SUPPLIED INFORMATION:
____

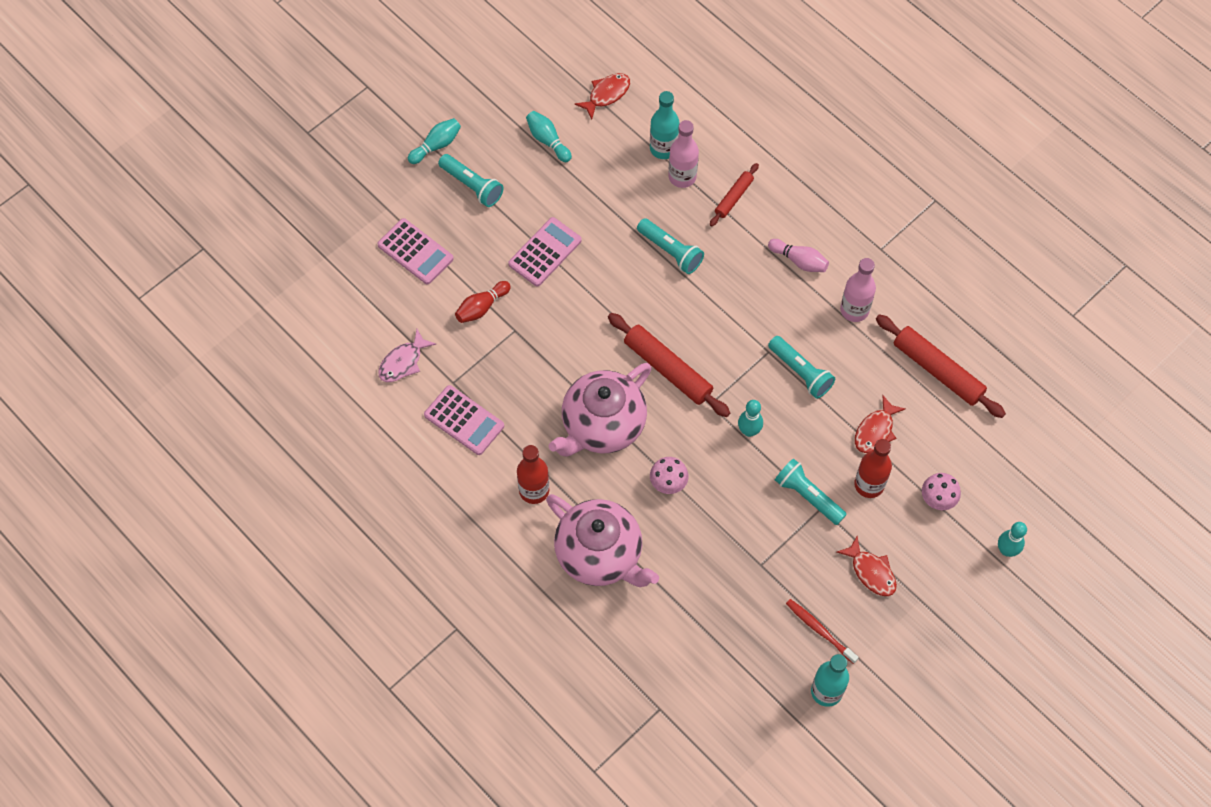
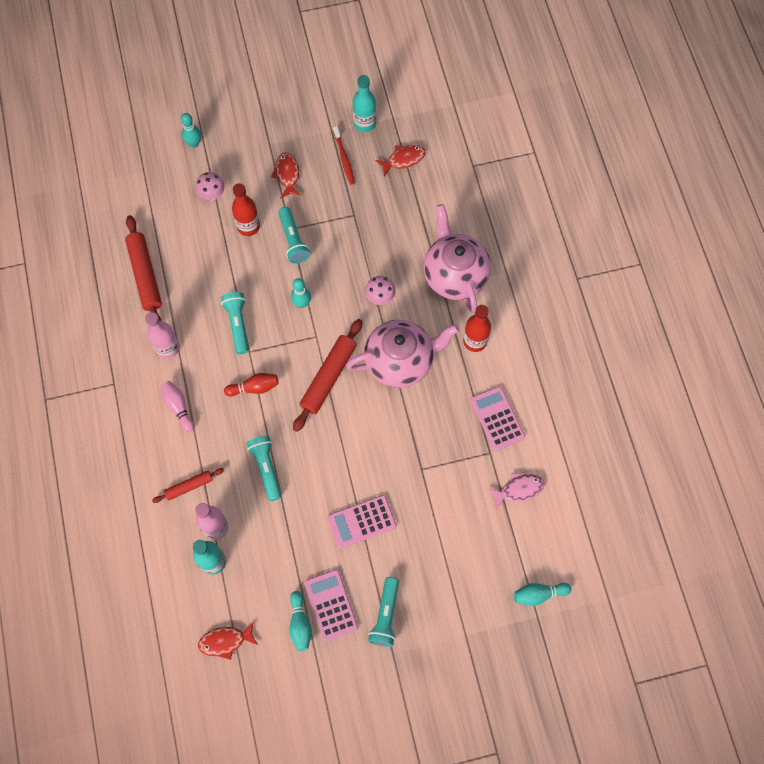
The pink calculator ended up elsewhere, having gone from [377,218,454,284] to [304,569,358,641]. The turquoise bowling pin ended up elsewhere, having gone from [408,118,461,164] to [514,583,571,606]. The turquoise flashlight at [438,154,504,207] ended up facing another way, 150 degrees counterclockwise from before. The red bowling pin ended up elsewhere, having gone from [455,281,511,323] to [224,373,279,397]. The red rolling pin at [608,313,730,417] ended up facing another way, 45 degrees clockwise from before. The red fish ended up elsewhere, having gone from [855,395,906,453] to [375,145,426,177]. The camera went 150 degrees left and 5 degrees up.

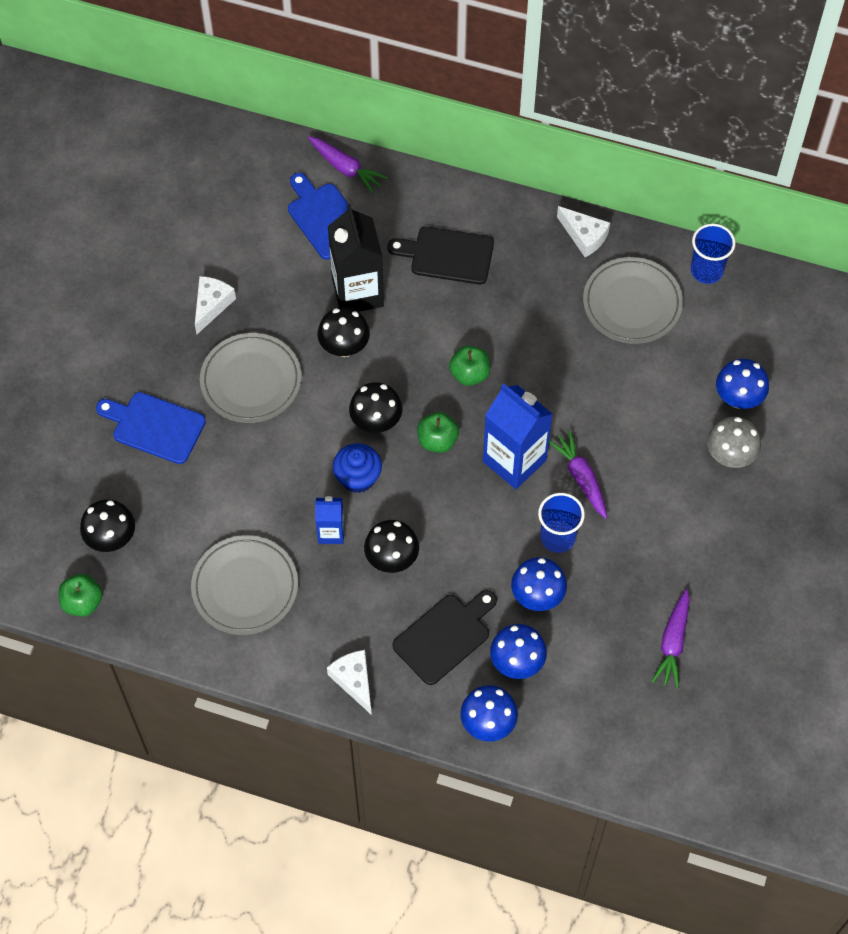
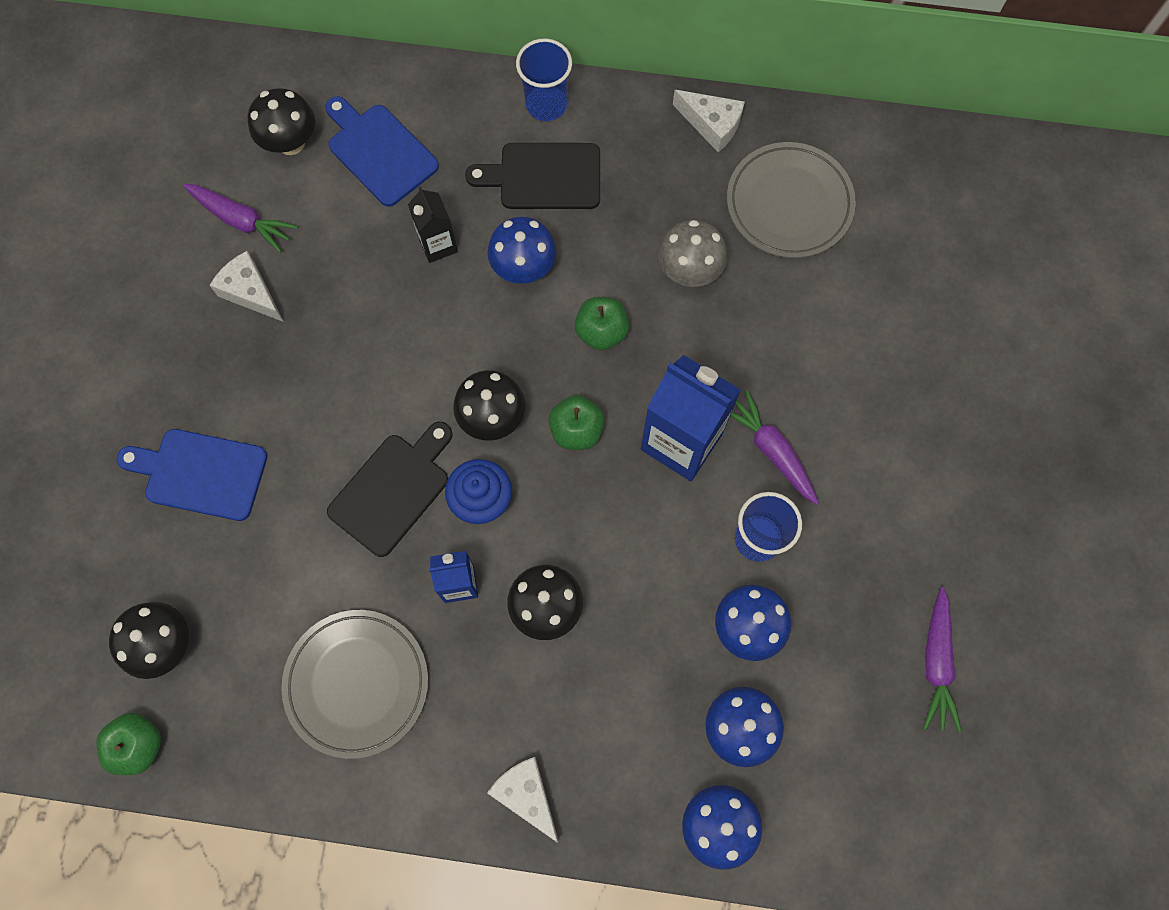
The white cheese at [195,276,236,334] ended up facing another way, 60 degrees counterclockwise from before. The second view lost the grey plate at [200,333,302,423]. The purple carrot ended up elsewhere, having gone from [308,136,388,194] to [183,184,298,253]. The black mushroom ended up elsewhere, having gone from [317,307,370,357] to [248,88,315,155]. The size of the black carton at [328,204,384,312] changed by a factor of 0.54. The black cutting board ended up elsewhere, having gone from [393,590,497,685] to [327,422,453,557]. The blue cup ended up elsewhere, having gone from [691,224,736,284] to [516,38,572,121]. The grey mushroom ended up elsewhere, having gone from [707,417,761,468] to [658,220,727,287]. The blue mushroom ended up elsewhere, having gone from [716,359,769,409] to [488,217,557,284]. The camera went 10 degrees left and 10 degrees up.

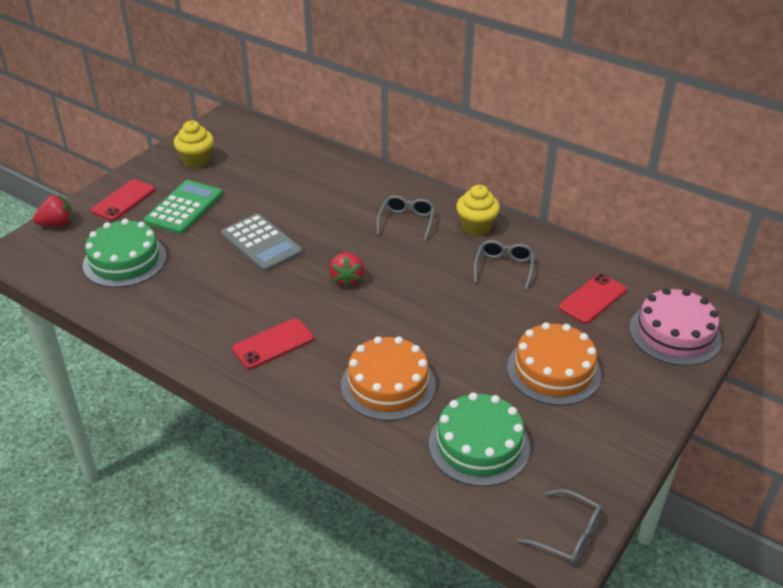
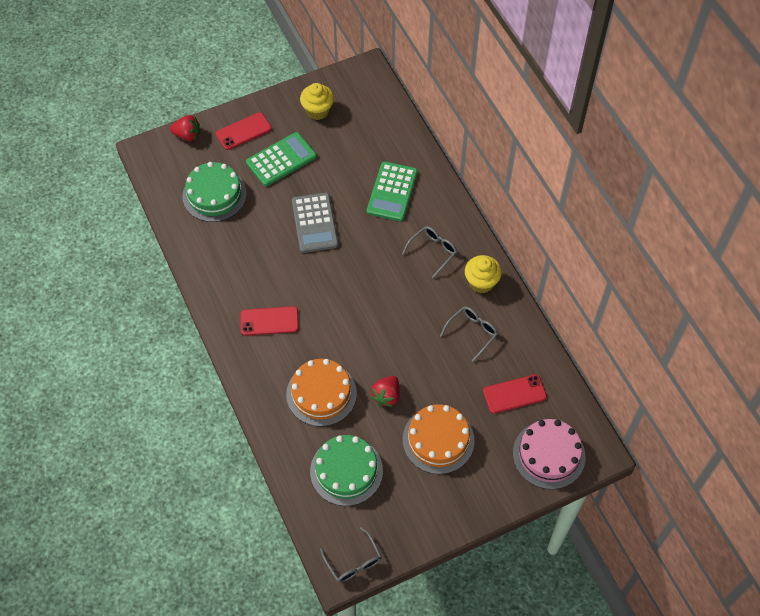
The red strawberry ended up elsewhere, having gone from [329,252,364,288] to [371,376,400,407]. The second view gained the green calculator at [367,162,418,221]. The camera went 30 degrees right and 20 degrees up.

____

WHAT YOU NEED TO DO: Everything in the listing above is to be given again exactly, apart from the pictures.

RESPONSE TO THE TASK:
The pink calculator ended up elsewhere, having gone from [377,218,454,284] to [304,569,358,641]. The turquoise bowling pin ended up elsewhere, having gone from [408,118,461,164] to [514,583,571,606]. The turquoise flashlight at [438,154,504,207] ended up facing another way, 150 degrees counterclockwise from before. The red bowling pin ended up elsewhere, having gone from [455,281,511,323] to [224,373,279,397]. The red rolling pin at [608,313,730,417] ended up facing another way, 45 degrees clockwise from before. The red fish ended up elsewhere, having gone from [855,395,906,453] to [375,145,426,177]. The camera went 150 degrees left and 5 degrees up.

The white cheese at [195,276,236,334] ended up facing another way, 60 degrees counterclockwise from before. The second view lost the grey plate at [200,333,302,423]. The purple carrot ended up elsewhere, having gone from [308,136,388,194] to [183,184,298,253]. The black mushroom ended up elsewhere, having gone from [317,307,370,357] to [248,88,315,155]. The size of the black carton at [328,204,384,312] changed by a factor of 0.54. The black cutting board ended up elsewhere, having gone from [393,590,497,685] to [327,422,453,557]. The blue cup ended up elsewhere, having gone from [691,224,736,284] to [516,38,572,121]. The grey mushroom ended up elsewhere, having gone from [707,417,761,468] to [658,220,727,287]. The blue mushroom ended up elsewhere, having gone from [716,359,769,409] to [488,217,557,284]. The camera went 10 degrees left and 10 degrees up.

The red strawberry ended up elsewhere, having gone from [329,252,364,288] to [371,376,400,407]. The second view gained the green calculator at [367,162,418,221]. The camera went 30 degrees right and 20 degrees up.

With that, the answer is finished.